◆ Task item
Starting with the first line of the data that follows, transcribe every line verbatim until the line containing "none -> tan brick E3:E6 level 1" has been transcribed.

Spatial reasoning data:
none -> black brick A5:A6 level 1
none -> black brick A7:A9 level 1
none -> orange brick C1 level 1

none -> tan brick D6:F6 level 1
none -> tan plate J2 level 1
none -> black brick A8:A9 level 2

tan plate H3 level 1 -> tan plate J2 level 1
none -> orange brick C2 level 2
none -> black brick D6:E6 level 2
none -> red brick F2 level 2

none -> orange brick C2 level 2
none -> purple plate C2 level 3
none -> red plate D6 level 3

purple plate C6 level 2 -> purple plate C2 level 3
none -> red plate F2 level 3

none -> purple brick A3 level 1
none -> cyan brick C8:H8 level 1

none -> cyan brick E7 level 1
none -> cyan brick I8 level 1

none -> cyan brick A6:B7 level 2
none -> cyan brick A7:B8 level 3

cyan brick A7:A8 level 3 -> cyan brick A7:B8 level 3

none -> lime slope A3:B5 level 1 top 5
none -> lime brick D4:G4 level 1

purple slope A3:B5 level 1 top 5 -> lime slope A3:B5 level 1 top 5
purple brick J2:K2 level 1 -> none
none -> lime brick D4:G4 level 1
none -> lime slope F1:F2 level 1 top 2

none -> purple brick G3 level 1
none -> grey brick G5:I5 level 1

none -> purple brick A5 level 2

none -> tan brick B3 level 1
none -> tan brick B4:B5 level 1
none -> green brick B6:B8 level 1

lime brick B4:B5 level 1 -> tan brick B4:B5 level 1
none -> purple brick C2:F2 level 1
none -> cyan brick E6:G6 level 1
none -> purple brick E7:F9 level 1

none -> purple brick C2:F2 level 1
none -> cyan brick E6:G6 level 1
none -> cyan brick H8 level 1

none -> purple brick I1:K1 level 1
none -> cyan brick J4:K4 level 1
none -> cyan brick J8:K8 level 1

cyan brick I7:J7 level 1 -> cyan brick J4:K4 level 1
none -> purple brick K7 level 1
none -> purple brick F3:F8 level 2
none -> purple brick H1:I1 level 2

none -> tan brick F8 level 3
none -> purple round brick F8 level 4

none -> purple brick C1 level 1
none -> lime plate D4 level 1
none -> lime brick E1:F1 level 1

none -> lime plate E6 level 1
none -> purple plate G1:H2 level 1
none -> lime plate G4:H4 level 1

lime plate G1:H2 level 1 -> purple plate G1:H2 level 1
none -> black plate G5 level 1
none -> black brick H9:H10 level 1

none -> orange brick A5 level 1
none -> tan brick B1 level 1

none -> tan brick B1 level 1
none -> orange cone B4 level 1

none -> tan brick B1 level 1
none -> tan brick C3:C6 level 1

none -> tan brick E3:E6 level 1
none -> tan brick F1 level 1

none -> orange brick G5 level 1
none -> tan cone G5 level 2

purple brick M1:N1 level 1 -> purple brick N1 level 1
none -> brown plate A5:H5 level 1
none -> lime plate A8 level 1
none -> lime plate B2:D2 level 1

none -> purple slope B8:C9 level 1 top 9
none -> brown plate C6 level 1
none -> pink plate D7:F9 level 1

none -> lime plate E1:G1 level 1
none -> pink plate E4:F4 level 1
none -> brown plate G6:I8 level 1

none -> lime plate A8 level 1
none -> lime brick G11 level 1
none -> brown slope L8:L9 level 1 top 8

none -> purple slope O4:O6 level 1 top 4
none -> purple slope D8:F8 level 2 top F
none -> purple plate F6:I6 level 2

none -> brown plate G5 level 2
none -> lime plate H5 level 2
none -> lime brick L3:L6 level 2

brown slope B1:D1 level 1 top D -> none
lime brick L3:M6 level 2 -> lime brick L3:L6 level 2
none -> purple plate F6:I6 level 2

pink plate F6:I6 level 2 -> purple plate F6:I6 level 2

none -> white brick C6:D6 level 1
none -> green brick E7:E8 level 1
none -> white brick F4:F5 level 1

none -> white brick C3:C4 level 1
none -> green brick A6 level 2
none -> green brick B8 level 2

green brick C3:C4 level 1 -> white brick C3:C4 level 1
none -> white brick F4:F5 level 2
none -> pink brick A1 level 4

◆ Response
none -> black brick A5:A6 level 1
none -> black brick A7:A9 level 1
none -> orange brick C1 level 1

none -> tan brick D6:F6 level 1
none -> tan plate J2 level 1
none -> black brick A8:A9 level 2

tan plate H3 level 1 -> tan plate J2 level 1
none -> orange brick C2 level 2
none -> black brick D6:E6 level 2
none -> red brick F2 level 2

none -> orange brick C2 level 2
none -> purple plate C2 level 3
none -> red plate D6 level 3

purple plate C6 level 2 -> purple plate C2 level 3
none -> red plate F2 level 3

none -> purple brick A3 level 1
none -> cyan brick C8:H8 level 1

none -> cyan brick E7 level 1
none -> cyan brick I8 level 1

none -> cyan brick A6:B7 level 2
none -> cyan brick A7:B8 level 3

cyan brick A7:A8 level 3 -> cyan brick A7:B8 level 3

none -> lime slope A3:B5 level 1 top 5
none -> lime brick D4:G4 level 1

purple slope A3:B5 level 1 top 5 -> lime slope A3:B5 level 1 top 5
purple brick J2:K2 level 1 -> none
none -> lime brick D4:G4 level 1
none -> lime slope F1:F2 level 1 top 2

none -> purple brick G3 level 1
none -> grey brick G5:I5 level 1

none -> purple brick A5 level 2

none -> tan brick B3 level 1
none -> tan brick B4:B5 level 1
none -> green brick B6:B8 level 1

lime brick B4:B5 level 1 -> tan brick B4:B5 level 1
none -> purple brick C2:F2 level 1
none -> cyan brick E6:G6 level 1
none -> purple brick E7:F9 level 1

none -> purple brick C2:F2 level 1
none -> cyan brick E6:G6 level 1
none -> cyan brick H8 level 1

none -> purple brick I1:K1 level 1
none -> cyan brick J4:K4 level 1
none -> cyan brick J8:K8 level 1

cyan brick I7:J7 level 1 -> cyan brick J4:K4 level 1
none -> purple brick K7 level 1
none -> purple brick F3:F8 level 2
none -> purple brick H1:I1 level 2

none -> tan brick F8 level 3
none -> purple round brick F8 level 4

none -> purple brick C1 level 1
none -> lime plate D4 level 1
none -> lime brick E1:F1 level 1

none -> lime plate E6 level 1
none -> purple plate G1:H2 level 1
none -> lime plate G4:H4 level 1

lime plate G1:H2 level 1 -> purple plate G1:H2 level 1
none -> black plate G5 level 1
none -> black brick H9:H10 level 1

none -> orange brick A5 level 1
none -> tan brick B1 level 1

none -> tan brick B1 level 1
none -> orange cone B4 level 1

none -> tan brick B1 level 1
none -> tan brick C3:C6 level 1

none -> tan brick E3:E6 level 1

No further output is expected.